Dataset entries
※

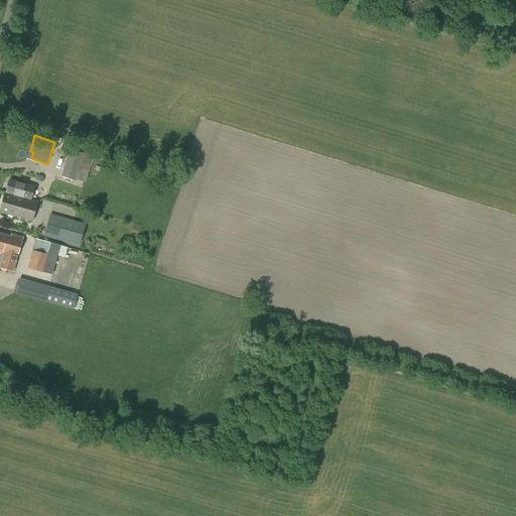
[(70,149),(60,176),(76,181),(77,179),(86,182),(94,157),(70,149)]
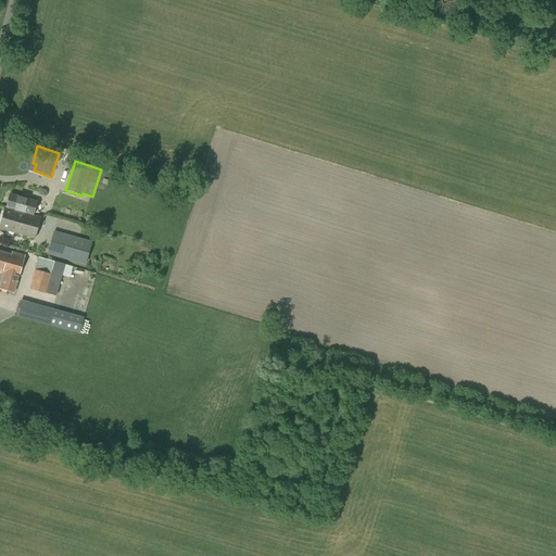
[(4,207),(4,209),(7,209),(5,210),(19,213),(19,214),(22,215),(21,218),(23,218),(22,222),(33,225),(35,217),(40,219),(41,217),(33,215),(37,201),(10,193),(5,207),(4,207)]
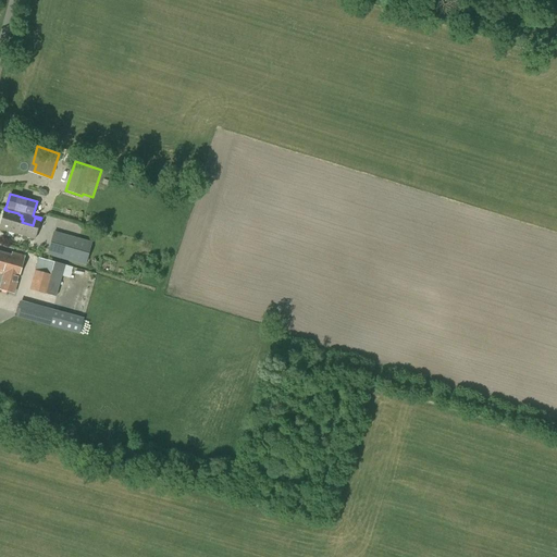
[(7,209),(4,209),(0,224),(0,229),(35,239),(40,220),(35,218),(33,225),(22,222),(23,219),(21,219),(22,215),(19,214),(19,213),(5,210),(7,209)]
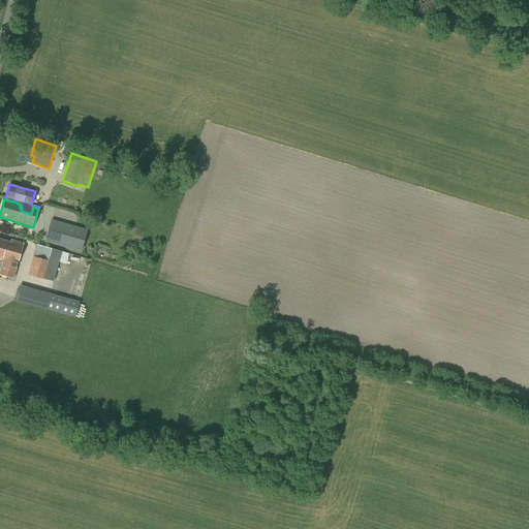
[(44,242),(81,252),(87,230),(52,219),(44,242)]
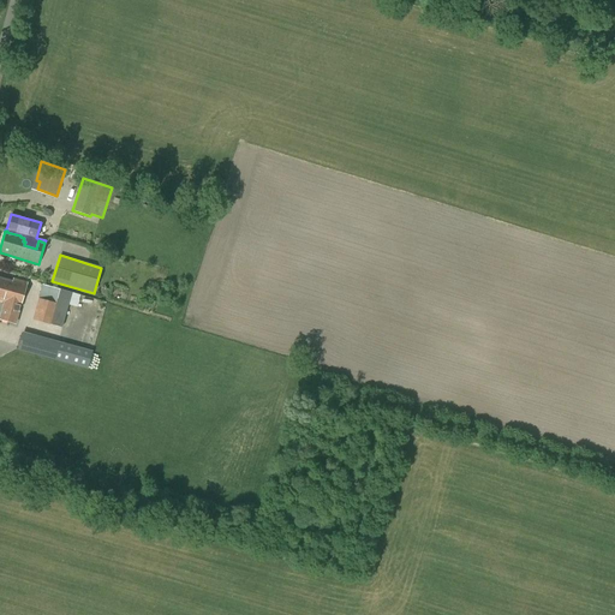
[(0,315),(0,320),(15,324),(21,305),(27,284),(15,280),(13,282),(0,278),(0,300),(4,302),(0,315)]
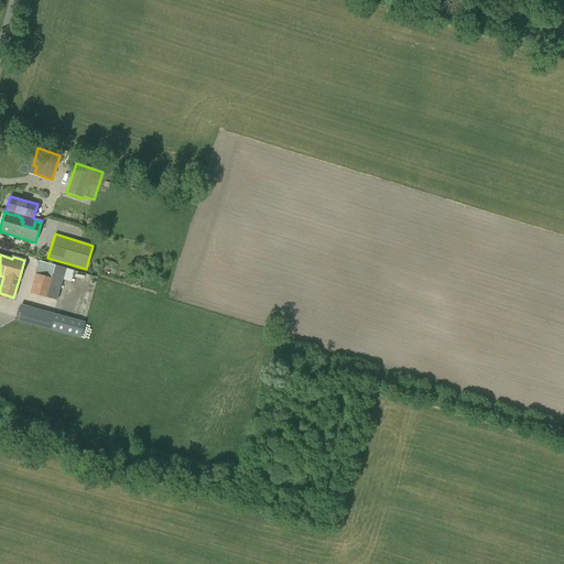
[(30,293),(56,301),(66,268),(40,260),(30,293)]
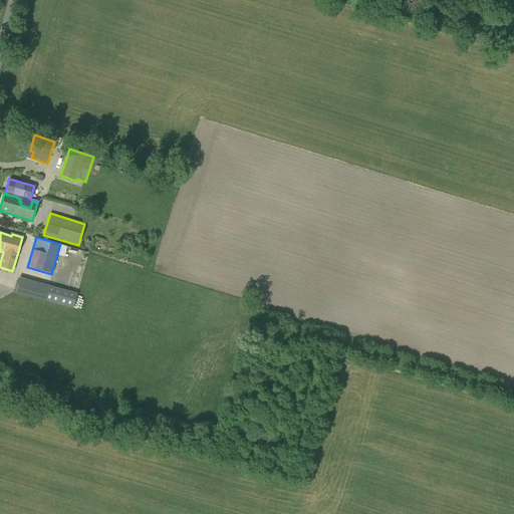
[(19,278),(15,293),(73,309),(80,281),(70,279),(67,291),(19,278)]
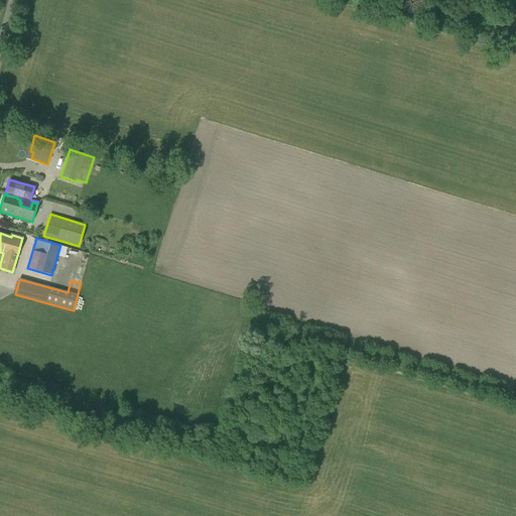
All buildings are outlined.
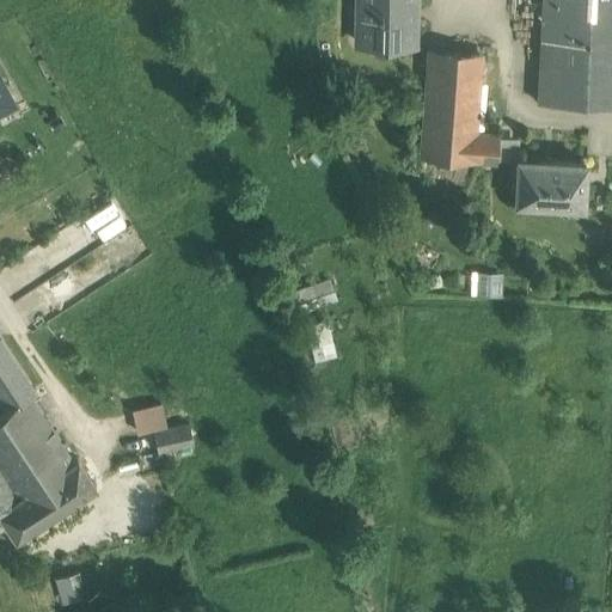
[(414,0),(360,0),(360,46),(414,46),(414,0)]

※

Please return the records as they stand, word for word, with no pictures.

[(70,149),(60,176),(76,181),(77,179),(86,182),(94,157),(70,149)]
[(4,207),(4,209),(7,209),(5,210),(19,213),(19,214),(22,215),(21,218),(23,218),(22,222),(33,225),(35,217),(40,219),(41,217),(33,215),(37,201),(10,193),(5,207),(4,207)]
[(7,209),(4,209),(0,224),(0,229),(35,239),(40,220),(35,218),(33,225),(22,222),(23,219),(21,219),(22,215),(19,214),(19,213),(5,210),(7,209)]
[(44,242),(81,252),(87,230),(52,219),(44,242)]
[(0,315),(0,320),(15,324),(21,305),(27,284),(15,280),(13,282),(0,278),(0,300),(4,302),(0,315)]
[(30,293),(56,301),(66,268),(40,260),(30,293)]
[(19,278),(15,293),(73,309),(80,281),(70,279),(67,291),(19,278)]
All buildings are outlined.
[(414,0),(360,0),(360,46),(414,46),(414,0)]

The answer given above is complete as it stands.